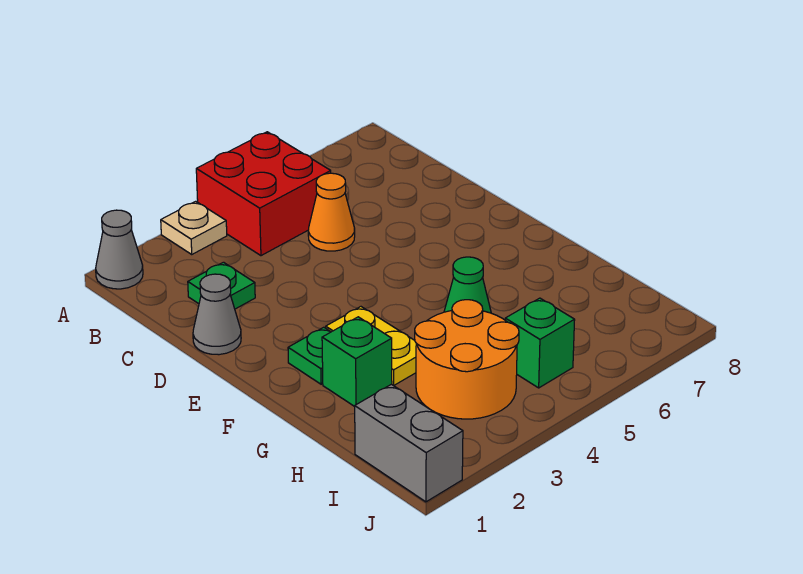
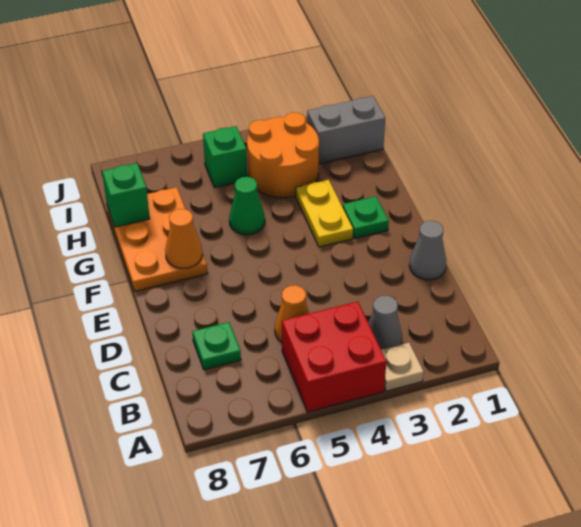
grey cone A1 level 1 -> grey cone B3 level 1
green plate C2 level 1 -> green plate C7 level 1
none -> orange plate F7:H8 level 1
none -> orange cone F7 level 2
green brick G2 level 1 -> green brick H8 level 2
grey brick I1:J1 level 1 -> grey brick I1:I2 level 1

* * *

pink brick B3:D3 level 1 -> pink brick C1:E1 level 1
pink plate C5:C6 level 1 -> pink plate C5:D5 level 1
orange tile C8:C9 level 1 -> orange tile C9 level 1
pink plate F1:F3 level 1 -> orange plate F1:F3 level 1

* * *

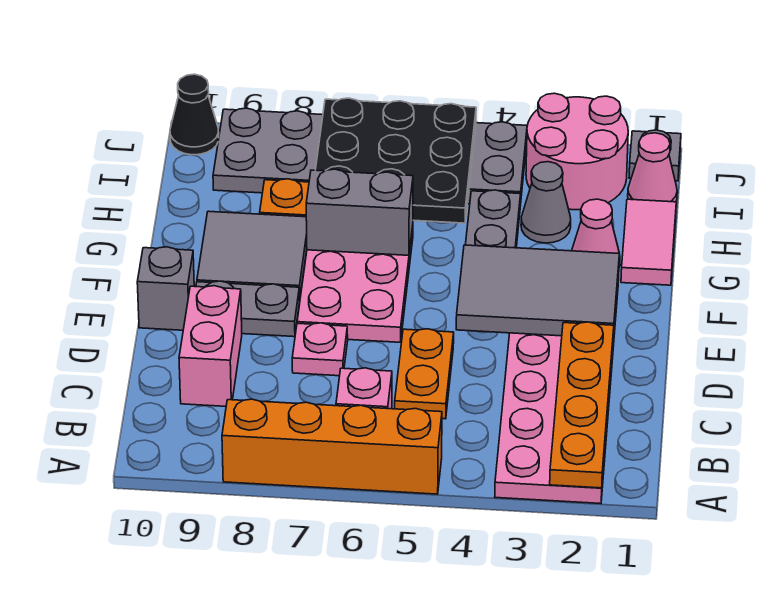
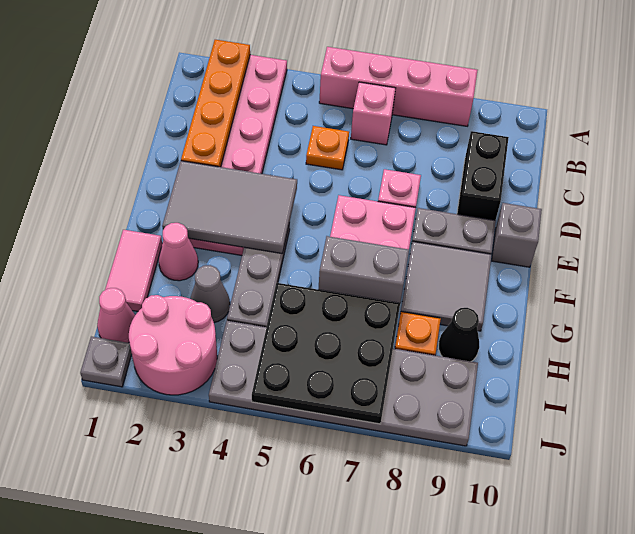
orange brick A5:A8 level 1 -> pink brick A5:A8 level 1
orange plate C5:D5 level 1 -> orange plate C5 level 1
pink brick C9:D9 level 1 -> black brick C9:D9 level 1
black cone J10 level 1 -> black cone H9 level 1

- _TASK_: Whatever else the listing above holds, retype exactly only the lines from the one containing "pink brick C9:D9" to the one containing "black cone J10", both ends kept.

- _YOUR RESPONSE_:
pink brick C9:D9 level 1 -> black brick C9:D9 level 1
black cone J10 level 1 -> black cone H9 level 1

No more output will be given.